• WORK TO COMPLETE
Count the lines in the data below that contain the string "instrumentName". Give only the number.

• DATA SHOWN
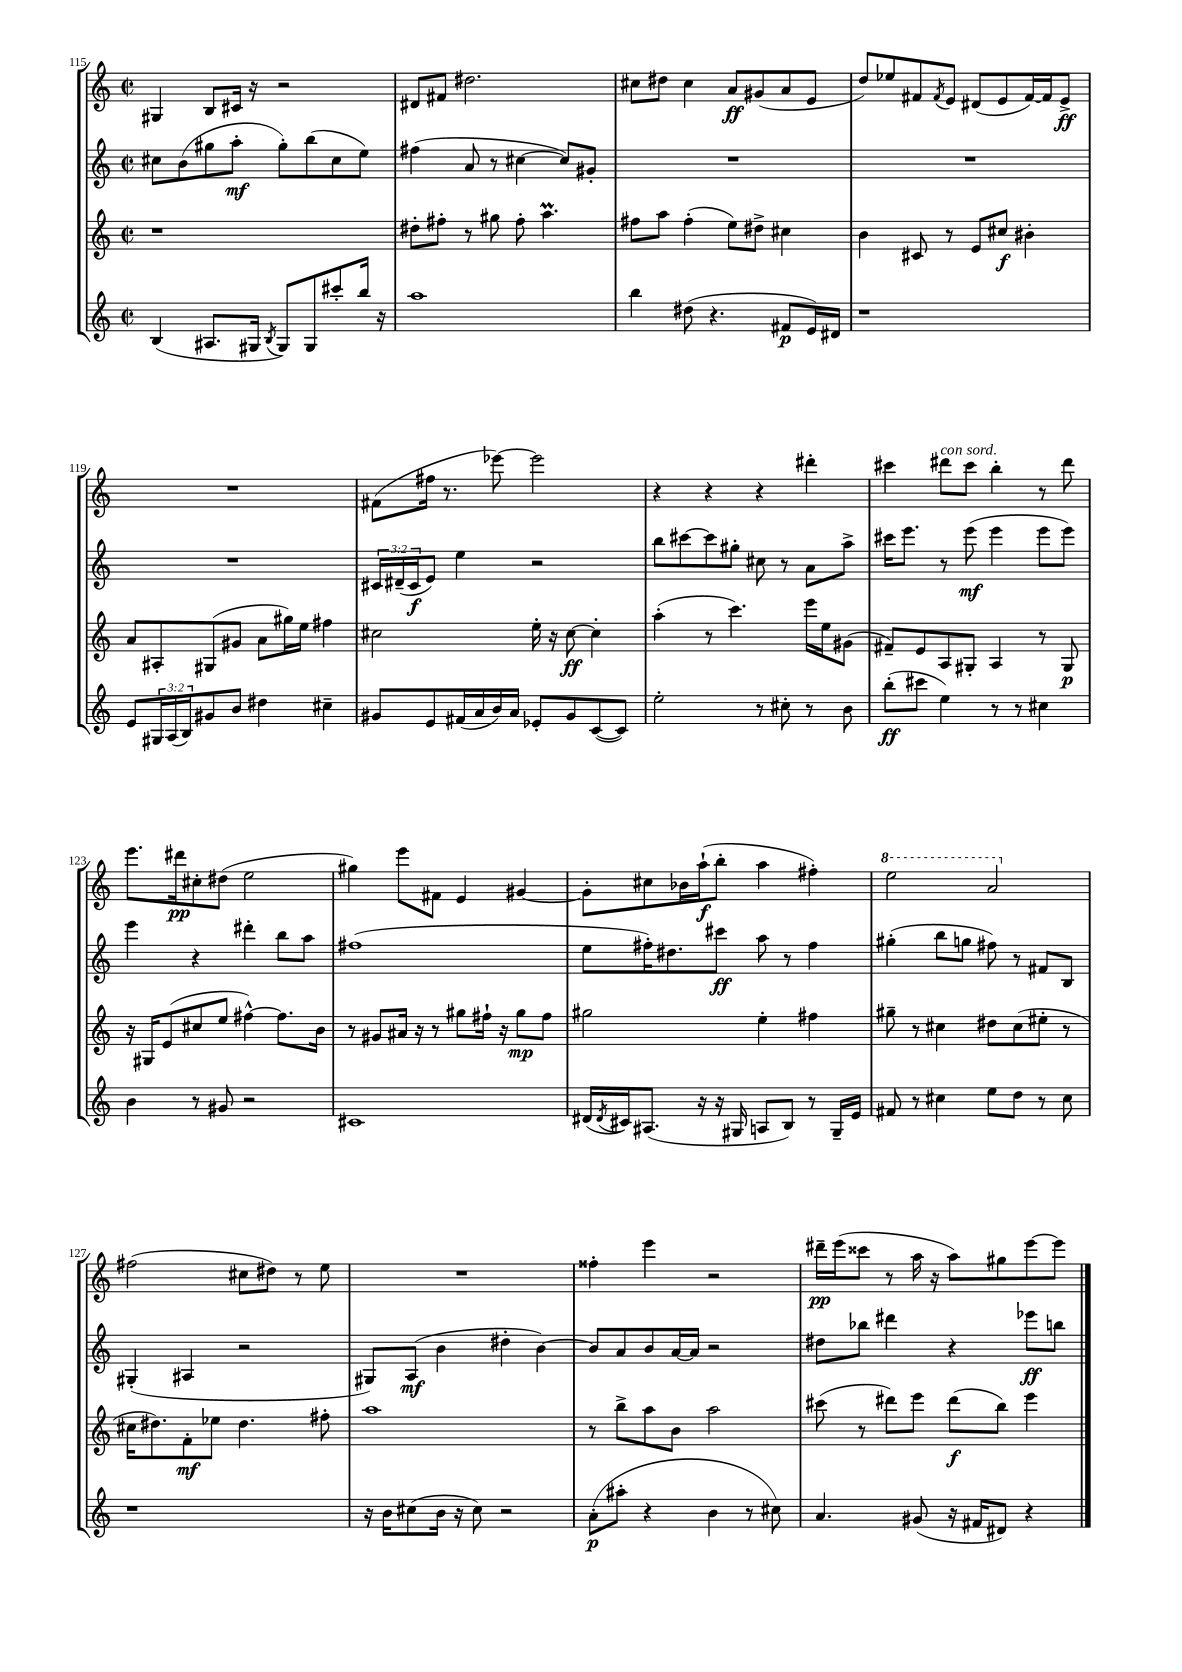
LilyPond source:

<<
\new StaffGroup <<
\new Staff = "s0" {
    \clef treble \key c \major \defaultTimeSignature \time 2/2
    gis4 b8 cis'16 r16 r2 |
    dis'8 fis'8 dis''2. |
    cis''8 dis''8 cis''4 a'8\ff gis'8( a'8 e'8 |
    d''8) ees''8 fis'8 \acciaccatura { fis'8 } e'8 dis'8( e'8 fis'16~) fis'16 e'8->\ff |
    R1 |
    fis'8( fis''16 r8. ees'''8~) ees'''2 |
    r4 r4 r4 dis'''4-. |
    cis'''4 dis'''8^\markup { \italic "con sord." } cis'''8 b''4-. r8 dis'''8 |
    e'''8. dis'''16\pp cis''8-. dis''8( e''2 |
    gis''4) e'''8 fis'8 e'4 gis'4~ |
    gis'8-. cis''8 bes'16 a''16-!\f( b''8-. a''4 fis''4-.) |
    \ottava #1 e'''2 a''2 \ottava #0 |
    fis''2( cis''8 dis''8) r8 e''8 |
    R1 |
    fisis''4-. e'''4 r2 |
    dis'''16--\pp e'''16( cisis'''8 r8 a''16 r16 a''8) gis''8 e'''8~ e'''8 \bar "|." |
}
\new Staff = "s1" {
    \clef treble \key c \major \defaultTimeSignature \time 2/2 \override Staff.TupletNumber.text = #tuplet-number::calc-fraction-text
    cis''8 b'8( gis''8 a''8-.\mf gis''8-.) b''8( cis''8 e''8) |
    fis''4( a'8 r8 cis''4~ cis''8) gis'8-. |
    R1 |
    R1 |
    R1 |
    \tuplet 3/2 { cis'16 dis'16--( cis'16\f } e'8) e''4 r2 |
    b''8 cis'''8~ cis'''8 gis''8-. cis''8 r8 a'8 a''8-> |
    cis'''16 e'''8. r8 e'''8\mf( e'''4 e'''8 e'''8) |
    e'''4 r4 dis'''4-. b''8 a''8 |
    fis''1( |
    e''8 fis''16-.) dis''8. cis'''8\ff a''8 r8 fis''4 |
    gis''4-.( b''8 g''8 fis''8) r8 fis'8 b8 |
    gis4-.( ais4 r2 |
    gis8) a8\mf( b'4 dis''4-. b'4~) |
    b'8 a'8 b'8 a'16~ a'16 r2 |
    dis''8 bes''8 dis'''4 r4 ees'''8\ff b''8 \bar "|." |
}
\new Staff = "s2" {
    \clef treble \key c \major \defaultTimeSignature \time 2/2
    r1 |
    dis''8-. fis''8-. r8 gis''8 fis''8-. a''4.\prall |
    fis''8 a''8 fis''4-.( e''8) dis''8-> cis''4 |
    b'4 cis'8 r8 e'8 cis''8\f bis'4-. |
    a'8 ais8-. gis8( gis'8 a'8 gis''16) e''16 fis''4 |
    cis''2 e''16-. r16 cis''8~\ff cis''4-. |
    a''4-.( r8 c'''4.) e'''16 e''16 gis'8( |
    fis'8--) e'8 a8 gis8-. a4 r8 gis8\p |
    r16 gis16 e'8( cis''8 e''8 fis''4~-^) fis''8. b'16 |
    r8 gis'8 ais'16 r16 r8 gis''8 fis''16-! r16 gis''8\mp fis''8 |
    gis''2 e''4-. fis''4 |
    gis''8-- r8 cis''4 dis''8 cis''8( eis''8-. r8 |
    cis''16 dis''8.) f'8-.\mf ees''8 dis''4. fis''8-. |
    a''1 |
    r8 b''8-> a''8 b'8 a''2 |
    cis'''8( r8 dis'''8) e'''8 dis'''8\f( b''8) e'''4 \bar "|." |
}
\new Staff = "s3" {
    \clef treble \key c \major \defaultTimeSignature \time 2/2 \override Staff.TupletNumber.text = #tuplet-number::calc-fraction-text
    b4( ais8. gis16 \acciaccatura { b8 } gis8) gis8 cis'''8-. b''16 r16 |
    a''1 |
    b''4 dis''8( r4. fis'8\p e'16) dis'16 |
    r1 |
    e'8 \tuplet 3/2 { gis16 a16( b16) } gis'8 b'8 dis''4 cis''4-- |
    gis'8 e'8 fis'16( a'16 b'16) a'16 ees'8-. gis'8 c'8~( c'8) |
    e''2-. r8 cis''8-. r8 b'8 |
    b''8-.\ff( cis'''8 e''4) r8 r8 cis''4 |
    b'4 r8 gis'8 r2 |
    cis'1 |
    dis'16( \acciaccatura { dis'8 } cis'16) ais8.( r16 r16 gis16 a8 b8) r8 gis16-- e'16 |
    fis'8 r8 cis''4 e''8 d''8 r8 cis''8 |
    r1 |
    r16 b'16 cis''8( b'16 r16 cis''8) r2 |
    a'8-.\p( ais''8-. r4 b'4 r8 cis''8) |
    a'4. gis'8( r16 fis'16 dis'8) r4 \bar "|." |
}
>>
>>
\layout { \context { \Score currentBarNumber = #115 } }
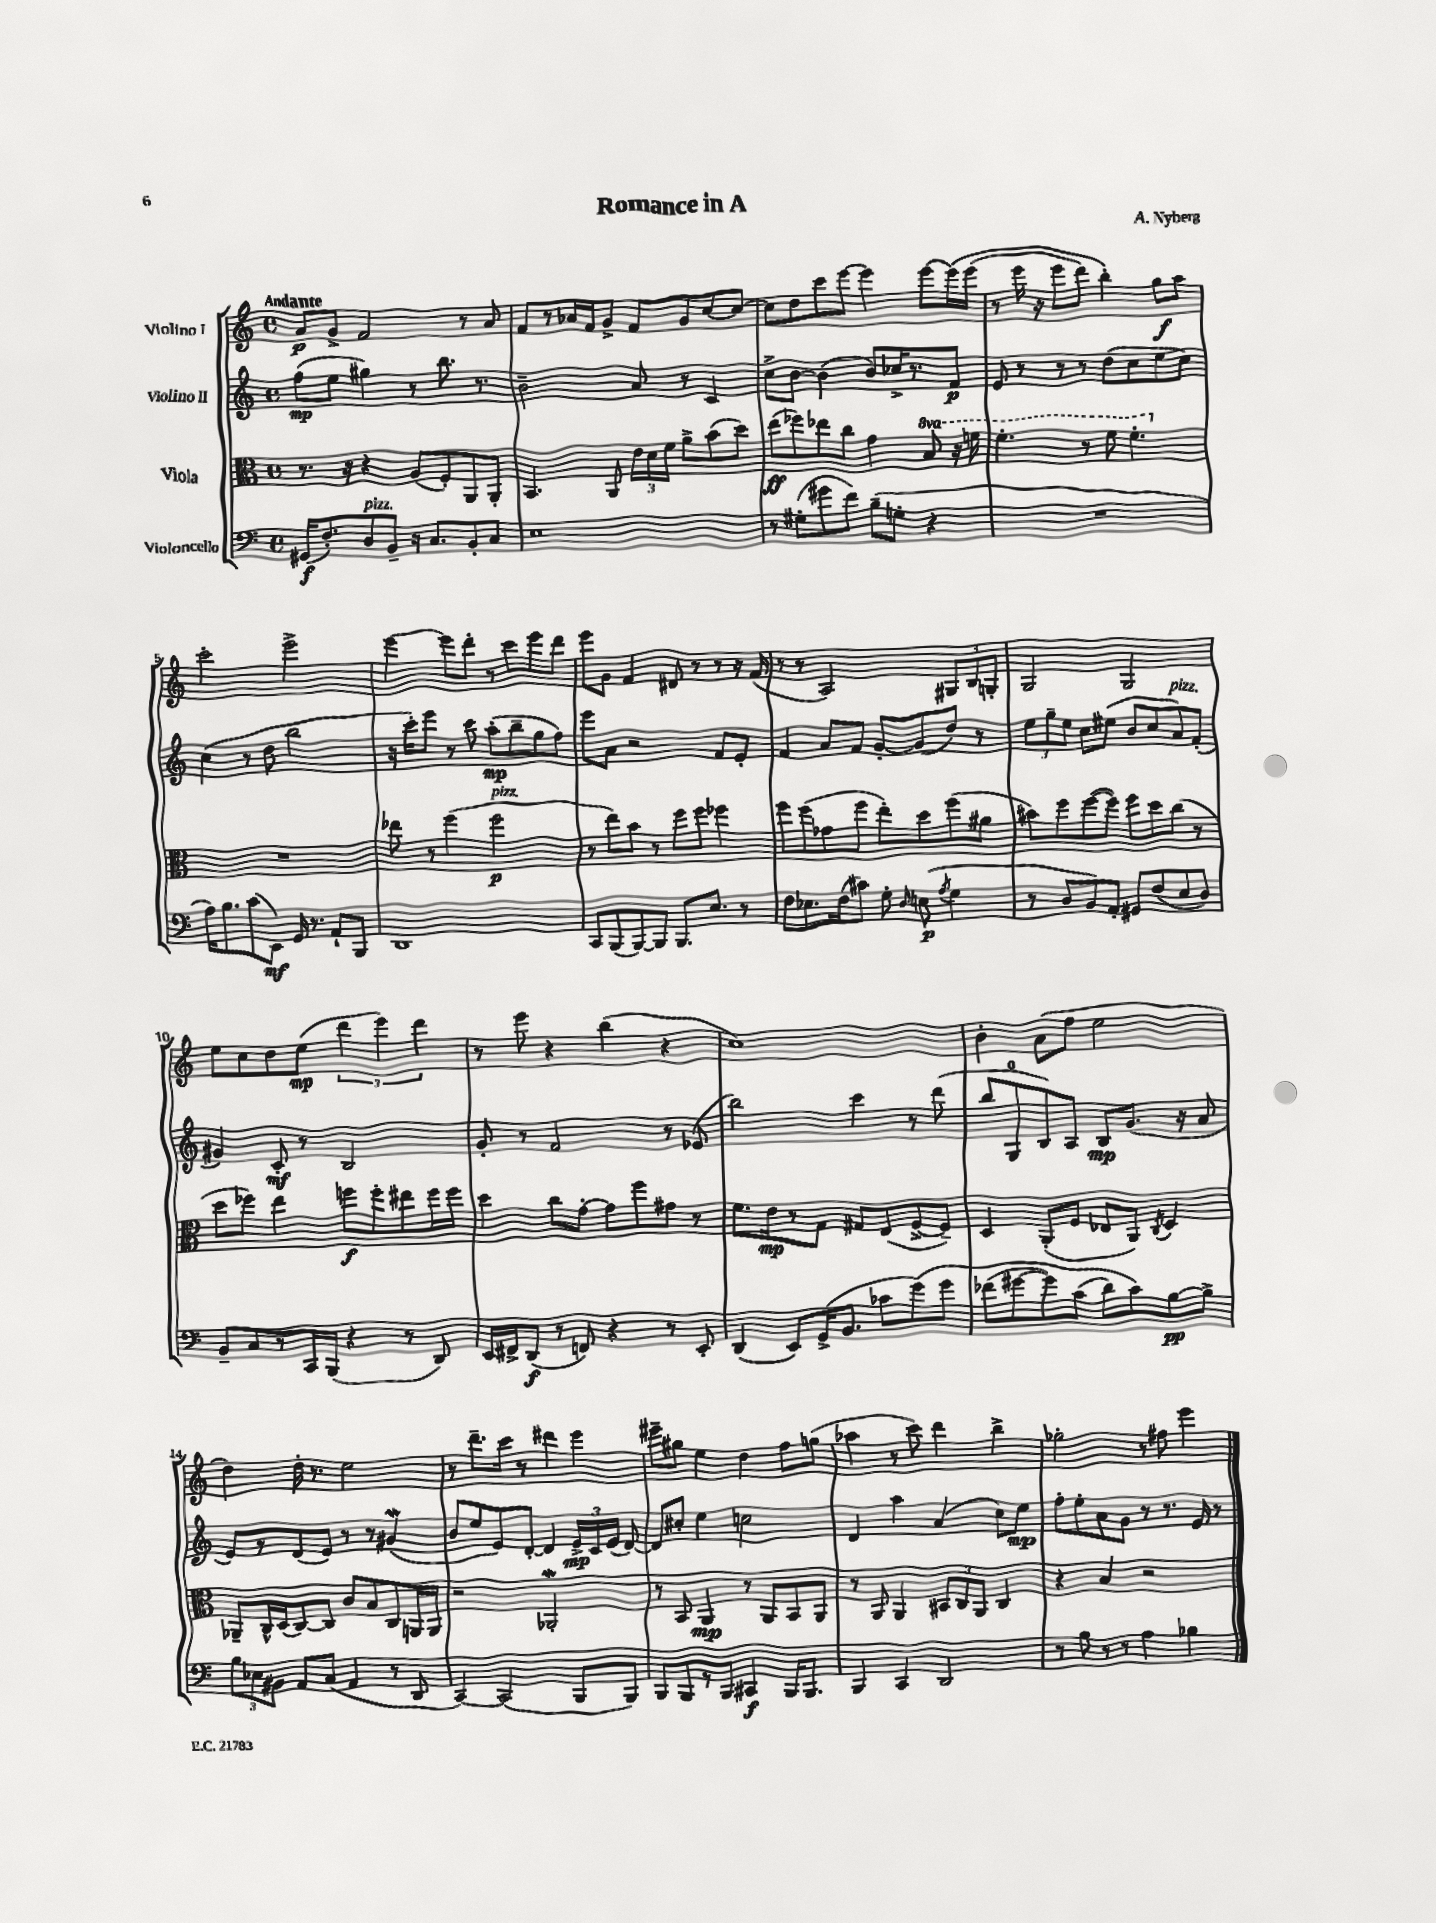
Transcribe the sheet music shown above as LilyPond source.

\header { title = "Romance in A" composer = "A. Nyberg" }
<<
\new StaffGroup <<
\new Staff = "s0" \with { instrumentName = "Violino I" } {
    \clef treble \key c \major \defaultTimeSignature \time 4/4 \tempo "Andante"
    \autoBeamOff a'8[\p g'8]-> f'2 r8 a'8 |
    f'8[ r8 aes'16 f'16 g'8]-> f'8[ g'8 c''8~ c''8]~ |
    c''8[ d''8 c'''8 e'''8]~ e'''4 e'''8[~ e'''16\( e'''16]( |
    r8 e'''16 r16 e'''8[ d'''8]) b''4-.\) g''8[\f a''8] |
    c'''2-. e'''2-> |
    e'''4~ e'''8[ d'''8]-. r8 c'''8[ e'''8 d'''8] |
    e'''8[ g'8] f'4 dis'8 r8 r8 r16 f'16( |
    r8 r8 a2) \tuplet 3/2 { gis8[ b8 g8]-. } |
    g2 g2 |
    e''8[ c''8 d''8 e''8]\mp( \tuplet 3/2 { d'''4 e'''4) d'''4 } |
    r8 e'''8 r4 b''4( r4 |
    c''1) |
    b'4-. a'8[( f''8] e''2 |
    d''4) d''16-. r8. e''2 |
    r8 d'''8.[-- c'''16] r8 dis'''4 e'''4 |
    eis'''8[-- gis''8] e''4 d''4 f''8[ g''8]( |
    aes''4 r8 c'''8) d'''4 b''4-> |
    ges''2-. r8 fis''8 e'''4 \bar "|." |
}
\new Staff = "s1" \with { instrumentName = "Violino II" } {
    \clef treble \key c \major \defaultTimeSignature \time 4/4
    \autoBeamOff f''8[\mp( e''8] gis''4) r8 b''8. r8. |
    b'2-- a'8 r8 c'4 |
    c''8[-> b'8]~ b'4( b'8[) ces''16-> r8. f'8]\p |
    e'8 r8 r8 r8 d''8[( c''8 e''8 c''8]) |
    c''4( r8 d''8 b''2 |
    r16 c'''16[-.) e'''8] r8 c'''8 a''8[-.\mp( b''8-- g''8 f''8]) |
    e'''8[ a'8] r2 f'8[ e'8]-. |
    f'4 a'8[ f'8] g'8[~-. g'8( d''8]) r8 |
    \tuplet 3/2 { e''8[ g''8-- e''8] } c''8[ eis''8]( b'8[ c''8 a'8^\markup { \italic "pizz." }) f'8]-.( |
    gis'4) c'8-.\mf r8 b2 |
    g'8-. r8 f'2 r8 ees'8( |
    b''2) c'''4 r8 d'''8( |
    b''8[ g8-0 b8) a8] b8[\mp g'8.]( r16 a'8 |
    e'8[) r8 d'8( e'8]) r8 r8 gis'4\mordent( |
    b'8[ e''8 e'8) d'8]~-. d'4 \tuplet 3/2 { e'16[->\mp c'16 e'16]( } d'8~) |
    d'8[ cis''8]-. e''4 c''2 |
    d'4 a''4 a'4( c''8[) e''8]\mp |
    f''8[-. e''8-. a'8 g'8] r8 r8. e'16 r8 \bar "|." |
}
\new Staff = "s2" \with { instrumentName = "Viola" } {
    \clef alto \key c \major \defaultTimeSignature \time 4/4 \set Staff.ottavationMarkups = #ottavation-simple-ordinals
    \autoBeamOff r8. r16 r4 a8[( f8-.) a,8 a,8]-. |
    b,4. a,8 \tuplet 3/2 { e'16[ d'16 f'16] } a'8[-> b'8( d''8]) |
    e''8[\ff( fes''8) ees''8 c''8] g'4 \ottava #1 b'8 r16 f''16 |
    f''4.-. r8 f''8 f''4.-. \ottava #0 |
    R1 |
    ees''8 r8 f''4( f''2\p^\markup { \italic "pizz." } |
    r8 e''8[) b'8] r8 f''8[ f''8] fes''4 |
    f''8[ f''8( ges'8 f''8] e''8[-.) d''8 f''8( ais'8] |
    bis'8[) f''8 f''8~( f''8]) f''8[ d''8 c''8]( r8 |
    d''8[ fes''8]) e''4 f''8[\f f''8-. eis''8 f''16 f''16] |
    d''4 c''8[ g'8]~-. g'8[ f''8 gis'8] r8 |
    f'8.[ e'16\mp r8 g8] gis8[ e8( f8~-> f8]--) |
    d4 a,8[-.( f8] ees8[ a,8]) \acciaccatura { c8 } d4 |
    aes,8[-- c16-^ d16( c8~) c8] c'8[ b8 c8 a,16 a,16] |
    r2 aes,2-.\mordent |
    r8 b,8 a,4\mp r8 a,8[ b,8 a,8] |
    r8 a,8 a,4 \tuplet 3/2 { bis,8[ c8 a,8] } c4 |
    r4 b4 r2 \bar "|." |
}
\new Staff = "s3" \with { instrumentName = "Violoncello" } {
    \clef bass \key c \major \defaultTimeSignature \time 4/4
    \autoBeamOff gis,16[\f( f8.-.) d8^\markup { \italic "pizz." } b,8]-- r16 c8.[ b,8-. c8] |
    e1 |
    r8 gis8[-.( gis'8 f'8]) b8[--( g8]-. r4 |
    R1 |
    a16[) b8. c'8( e,8]\mf) g,16 r8. a,8[-! b,,8] |
    d,1 |
    c,8[ b,,8( b,,8~) b,,8] b,,8.[ e8.] r8 |
    f8[ ees8. f16( cis'8]) g8-. \grace { d16 } e8\p( \acciaccatura { a8 } g4 |
    r8 d8[ b,8) a,8]-. gis,8[ f8( e8 d8]) |
    b,8[-- c8 r8 c,16 b,,16]( r4 r8 d,8) |
    e,16[ fis,16-> d,8]\f( r8 f,8) r4 r8 e,8-. |
    d,4( e,8[) g,16->( b,8.] ces'8[ g'8)\( g'8] |
    fes'8[( gis'8~ gis'8) c'8]( d'8[) c'8\) b8~\pp b8]-> |
    \tuplet 3/2 { b8[ ees8 bis,8] } a,8[ c8]( a,4 r8 d,8 |
    c,4~) c,2( b,,8[ b,,8]) |
    b,,8[ b,,8 r8 b,,8] cis,4\f b,,16[ b,,8.] |
    b,,4 c,4 d,2 |
    r8 b8 r8 r8 a4 bes4 \bar "|." |
}
>>
>>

• RESPONSE TO THE EXERCISE
4